*** Opening of Data extract ***

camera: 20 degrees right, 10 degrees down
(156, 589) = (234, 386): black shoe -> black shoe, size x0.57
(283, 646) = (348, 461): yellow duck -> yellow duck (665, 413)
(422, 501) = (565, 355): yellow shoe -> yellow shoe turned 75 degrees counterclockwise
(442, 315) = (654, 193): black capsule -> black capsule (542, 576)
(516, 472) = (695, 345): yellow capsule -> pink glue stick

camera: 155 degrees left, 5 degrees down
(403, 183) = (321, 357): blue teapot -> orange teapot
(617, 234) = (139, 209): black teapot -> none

*** Close of Data extract ***
*** Opening of Data extract ***

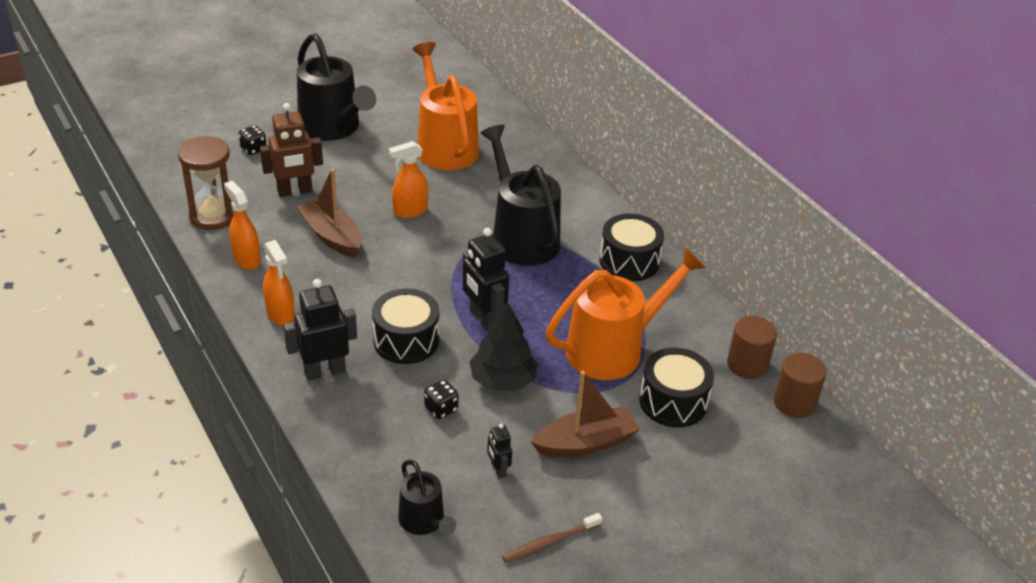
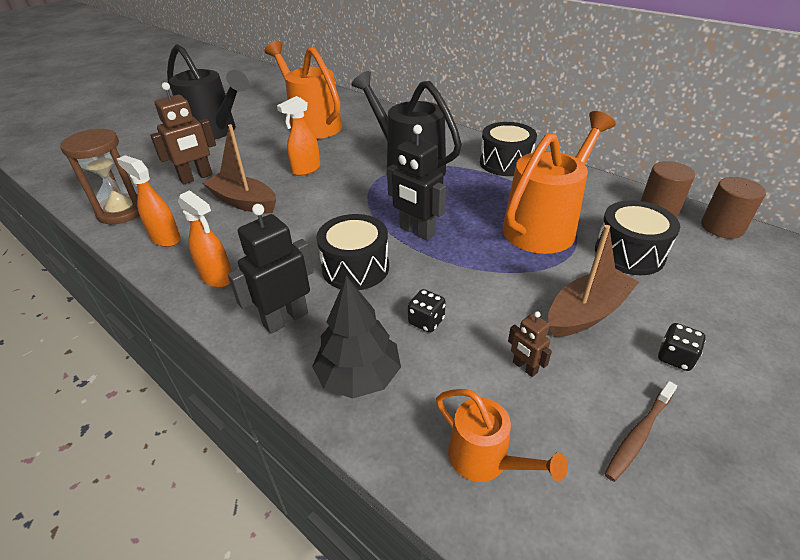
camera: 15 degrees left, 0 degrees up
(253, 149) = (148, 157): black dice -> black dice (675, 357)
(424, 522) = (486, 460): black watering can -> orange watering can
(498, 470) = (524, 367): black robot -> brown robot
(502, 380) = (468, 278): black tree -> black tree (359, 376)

*** Close of Data extract ***

Work to be completed » Reproducing the whole listing above is not the task. Copy exactly only the lines from the one with "camera: 20 degrees right, 10 degrees down" to the one with "(617, 234) = (139, 209): black teapot -> none", both kept.

Answer below »
camera: 20 degrees right, 10 degrees down
(156, 589) = (234, 386): black shoe -> black shoe, size x0.57
(283, 646) = (348, 461): yellow duck -> yellow duck (665, 413)
(422, 501) = (565, 355): yellow shoe -> yellow shoe turned 75 degrees counterclockwise
(442, 315) = (654, 193): black capsule -> black capsule (542, 576)
(516, 472) = (695, 345): yellow capsule -> pink glue stick

camera: 155 degrees left, 5 degrees down
(403, 183) = (321, 357): blue teapot -> orange teapot
(617, 234) = (139, 209): black teapot -> none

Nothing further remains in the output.